### Source material

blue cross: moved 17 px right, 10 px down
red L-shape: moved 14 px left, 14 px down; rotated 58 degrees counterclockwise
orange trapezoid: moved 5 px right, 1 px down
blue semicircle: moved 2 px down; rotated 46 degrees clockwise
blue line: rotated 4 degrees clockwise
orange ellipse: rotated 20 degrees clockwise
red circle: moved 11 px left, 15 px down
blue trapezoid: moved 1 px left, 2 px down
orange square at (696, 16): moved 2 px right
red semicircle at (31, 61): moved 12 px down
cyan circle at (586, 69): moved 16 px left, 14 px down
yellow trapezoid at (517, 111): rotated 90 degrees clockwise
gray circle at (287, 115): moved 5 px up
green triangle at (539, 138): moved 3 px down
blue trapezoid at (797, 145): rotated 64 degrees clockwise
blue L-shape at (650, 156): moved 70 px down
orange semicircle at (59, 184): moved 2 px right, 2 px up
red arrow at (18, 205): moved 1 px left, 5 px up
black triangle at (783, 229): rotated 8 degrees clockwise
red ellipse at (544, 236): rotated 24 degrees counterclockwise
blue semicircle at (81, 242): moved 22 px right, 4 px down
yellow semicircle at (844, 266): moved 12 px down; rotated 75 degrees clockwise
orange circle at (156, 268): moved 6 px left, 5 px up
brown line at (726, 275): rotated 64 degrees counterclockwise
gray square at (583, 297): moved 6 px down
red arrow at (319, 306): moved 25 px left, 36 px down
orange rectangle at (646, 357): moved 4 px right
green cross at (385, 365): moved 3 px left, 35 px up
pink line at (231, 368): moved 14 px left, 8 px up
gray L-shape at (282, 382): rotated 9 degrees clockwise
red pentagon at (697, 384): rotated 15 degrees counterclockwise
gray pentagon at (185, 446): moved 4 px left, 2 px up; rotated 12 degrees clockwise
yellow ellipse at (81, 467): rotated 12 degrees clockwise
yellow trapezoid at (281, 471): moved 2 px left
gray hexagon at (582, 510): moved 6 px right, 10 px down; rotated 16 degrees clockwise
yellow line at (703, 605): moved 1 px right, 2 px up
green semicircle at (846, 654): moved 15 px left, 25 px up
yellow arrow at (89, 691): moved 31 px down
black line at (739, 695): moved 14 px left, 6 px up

### Work task
Set down only these lines, exactly: the one containing "yellow line at" and each line after it through the end of the entries above.

### Written response
yellow line at (703, 605): moved 1 px right, 2 px up
green semicircle at (846, 654): moved 15 px left, 25 px up
yellow arrow at (89, 691): moved 31 px down
black line at (739, 695): moved 14 px left, 6 px up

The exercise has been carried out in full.